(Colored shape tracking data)
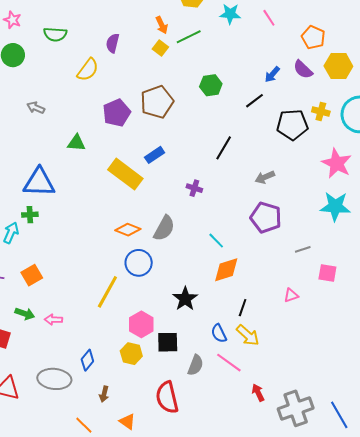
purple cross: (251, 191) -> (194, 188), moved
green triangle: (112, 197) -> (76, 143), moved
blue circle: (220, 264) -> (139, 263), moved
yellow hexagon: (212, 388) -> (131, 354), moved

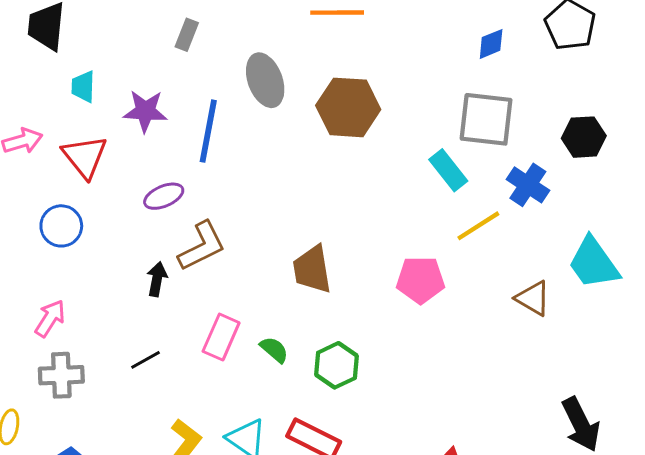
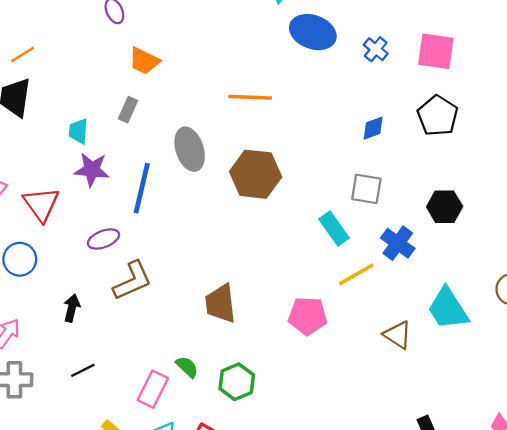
cyan trapezoid: (83, 87) -> (78, 131), moved
gray square: (486, 119) -> (366, 189), size x0.7
black arrow: (157, 279) -> (72, 308), moved
pink rectangle: (221, 337) -> (153, 389), moved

Instruction –
From the first line to the last, set down the records exactly, leaving out images.

Written solution –
purple cross: (251, 191) -> (194, 188), moved
green triangle: (112, 197) -> (76, 143), moved
blue circle: (220, 264) -> (139, 263), moved
yellow hexagon: (212, 388) -> (131, 354), moved

cyan trapezoid: (83, 87) -> (78, 131), moved
gray square: (486, 119) -> (366, 189), size x0.7
black arrow: (157, 279) -> (72, 308), moved
pink rectangle: (221, 337) -> (153, 389), moved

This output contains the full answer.